Return the listing below in full, with every line exactly as it is.

## start Supplied material

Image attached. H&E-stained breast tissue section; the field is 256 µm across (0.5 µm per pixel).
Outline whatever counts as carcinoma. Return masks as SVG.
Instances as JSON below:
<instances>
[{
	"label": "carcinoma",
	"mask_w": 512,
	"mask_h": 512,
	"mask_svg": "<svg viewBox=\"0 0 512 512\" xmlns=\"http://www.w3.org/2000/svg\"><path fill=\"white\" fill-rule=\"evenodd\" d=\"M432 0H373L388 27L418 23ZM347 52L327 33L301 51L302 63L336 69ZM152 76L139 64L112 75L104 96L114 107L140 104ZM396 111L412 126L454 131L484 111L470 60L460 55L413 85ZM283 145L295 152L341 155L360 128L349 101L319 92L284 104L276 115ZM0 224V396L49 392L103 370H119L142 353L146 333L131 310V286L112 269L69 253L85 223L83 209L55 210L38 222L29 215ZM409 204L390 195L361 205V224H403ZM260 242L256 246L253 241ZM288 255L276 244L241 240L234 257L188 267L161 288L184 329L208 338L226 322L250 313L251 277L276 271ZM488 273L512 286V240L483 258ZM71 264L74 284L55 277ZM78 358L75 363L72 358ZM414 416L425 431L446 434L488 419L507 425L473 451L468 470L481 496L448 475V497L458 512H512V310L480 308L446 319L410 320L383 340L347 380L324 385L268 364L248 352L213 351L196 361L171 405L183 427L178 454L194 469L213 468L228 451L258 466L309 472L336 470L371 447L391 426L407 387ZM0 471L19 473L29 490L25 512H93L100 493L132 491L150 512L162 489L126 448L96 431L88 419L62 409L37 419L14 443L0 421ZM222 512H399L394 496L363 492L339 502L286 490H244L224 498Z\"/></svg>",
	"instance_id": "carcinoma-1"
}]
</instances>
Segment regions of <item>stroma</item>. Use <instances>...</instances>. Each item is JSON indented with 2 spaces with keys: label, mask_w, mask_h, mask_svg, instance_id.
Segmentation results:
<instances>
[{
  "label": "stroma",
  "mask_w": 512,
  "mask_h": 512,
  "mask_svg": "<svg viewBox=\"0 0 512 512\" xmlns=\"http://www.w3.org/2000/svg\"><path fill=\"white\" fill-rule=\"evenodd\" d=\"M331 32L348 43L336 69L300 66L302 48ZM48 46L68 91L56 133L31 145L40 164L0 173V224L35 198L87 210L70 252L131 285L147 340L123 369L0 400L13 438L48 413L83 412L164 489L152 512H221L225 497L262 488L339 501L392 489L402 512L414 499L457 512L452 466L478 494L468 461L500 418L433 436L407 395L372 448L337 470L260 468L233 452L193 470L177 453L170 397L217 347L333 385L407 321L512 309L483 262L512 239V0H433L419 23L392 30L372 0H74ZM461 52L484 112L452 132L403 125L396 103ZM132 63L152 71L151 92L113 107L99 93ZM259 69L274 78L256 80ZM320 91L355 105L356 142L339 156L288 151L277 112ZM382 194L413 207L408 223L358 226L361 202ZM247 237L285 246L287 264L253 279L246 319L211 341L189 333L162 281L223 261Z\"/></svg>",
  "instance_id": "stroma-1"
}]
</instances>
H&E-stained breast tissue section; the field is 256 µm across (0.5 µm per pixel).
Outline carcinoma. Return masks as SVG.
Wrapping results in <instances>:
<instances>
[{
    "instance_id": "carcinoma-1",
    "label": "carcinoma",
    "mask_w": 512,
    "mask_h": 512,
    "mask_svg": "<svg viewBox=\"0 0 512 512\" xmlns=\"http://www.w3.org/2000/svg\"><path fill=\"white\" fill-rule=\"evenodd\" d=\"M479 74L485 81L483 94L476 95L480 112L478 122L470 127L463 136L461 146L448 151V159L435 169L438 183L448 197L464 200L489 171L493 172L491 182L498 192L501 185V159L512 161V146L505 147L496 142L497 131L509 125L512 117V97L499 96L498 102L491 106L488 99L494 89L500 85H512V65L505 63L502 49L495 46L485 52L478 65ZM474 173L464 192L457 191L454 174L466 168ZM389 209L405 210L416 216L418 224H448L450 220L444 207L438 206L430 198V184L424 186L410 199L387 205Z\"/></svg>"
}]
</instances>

## end Supplied material

◆ Solution for this task:
Image attached. H&E-stained breast tissue section; the field is 256 µm across (0.5 µm per pixel).
Outline whatever counts as carcinoma. Return masks as SVG.
Instances as JSON below:
<instances>
[{
	"label": "carcinoma",
	"mask_w": 512,
	"mask_h": 512,
	"mask_svg": "<svg viewBox=\"0 0 512 512\" xmlns=\"http://www.w3.org/2000/svg\"><path fill=\"white\" fill-rule=\"evenodd\" d=\"M432 0H373L388 27L418 23ZM347 52L327 33L301 51L302 63L336 69ZM152 76L139 64L112 75L104 96L114 107L140 104ZM396 111L412 126L454 131L484 111L470 60L460 55L413 85ZM283 145L295 152L341 155L360 128L349 101L319 92L284 104L276 115ZM0 224V396L49 392L103 370H119L142 353L146 333L131 310V286L112 269L69 253L85 223L83 209L55 210L38 222L29 215ZM409 204L390 195L361 205V224H403ZM260 242L256 246L253 241ZM288 255L276 244L241 240L234 257L188 267L161 288L184 329L208 338L226 322L250 313L251 277L276 271ZM488 273L512 286V240L483 258ZM71 264L74 284L55 277ZM78 358L75 363L72 358ZM414 416L425 431L446 434L488 419L507 425L473 451L468 470L481 496L448 475V497L458 512H512V310L480 308L446 319L410 320L383 340L347 380L324 385L268 364L248 352L213 351L196 361L171 405L183 427L178 454L194 469L213 468L228 451L258 466L309 472L336 470L371 447L391 426L407 387ZM0 471L19 473L29 490L25 512H93L100 493L132 491L150 512L162 489L126 448L96 431L88 419L62 409L37 419L14 443L0 421ZM222 512H399L394 496L363 492L339 502L286 490H244L224 498Z\"/></svg>",
	"instance_id": "carcinoma-1"
}]
</instances>
Segment regions of <item>stroma</item>. Use <instances>...</instances>. Each item is JSON indented with 2 spaces with keys: label, mask_w, mask_h, mask_svg, instance_id.
Segmentation results:
<instances>
[{
  "label": "stroma",
  "mask_w": 512,
  "mask_h": 512,
  "mask_svg": "<svg viewBox=\"0 0 512 512\" xmlns=\"http://www.w3.org/2000/svg\"><path fill=\"white\" fill-rule=\"evenodd\" d=\"M331 32L348 43L336 69L300 66L302 48ZM48 46L68 91L56 133L31 145L40 164L0 173V224L35 198L87 210L70 252L131 285L147 340L123 369L0 400L13 438L48 413L83 412L164 489L152 512H221L225 497L262 488L339 501L392 489L402 512L414 499L457 512L452 466L478 494L468 461L500 418L433 436L407 395L372 448L337 470L260 468L233 452L193 470L177 453L170 397L217 347L333 385L407 321L512 309L483 262L512 239V0H433L419 23L392 30L372 0H74ZM461 52L484 112L452 132L403 125L396 103ZM132 63L152 71L151 92L113 107L99 93ZM259 69L274 78L256 80ZM320 91L355 105L356 142L339 156L288 151L277 112ZM382 194L413 207L408 223L358 226L361 202ZM247 237L285 246L287 264L253 279L246 319L211 341L189 333L162 281L223 261Z\"/></svg>",
  "instance_id": "stroma-1"
}]
</instances>
H&E-stained breast tissue section; the field is 256 µm across (0.5 µm per pixel).
Outline carcinoma. Return masks as SVG.
Wrapping results in <instances>:
<instances>
[{
    "instance_id": "carcinoma-1",
    "label": "carcinoma",
    "mask_w": 512,
    "mask_h": 512,
    "mask_svg": "<svg viewBox=\"0 0 512 512\" xmlns=\"http://www.w3.org/2000/svg\"><path fill=\"white\" fill-rule=\"evenodd\" d=\"M479 74L485 81L483 94L476 95L480 112L478 122L470 127L463 136L461 146L448 151V159L435 169L438 183L448 197L464 200L489 171L493 172L491 182L498 192L501 185V159L512 161V146L505 147L496 142L497 131L509 125L512 117V97L499 96L498 102L491 106L488 99L494 89L500 85H512V65L505 63L502 49L495 46L485 52L478 65ZM474 173L464 192L457 191L454 174L466 168ZM389 209L405 210L416 216L418 224H448L450 220L444 207L438 206L430 198V184L424 186L410 199L387 205Z\"/></svg>"
}]
</instances>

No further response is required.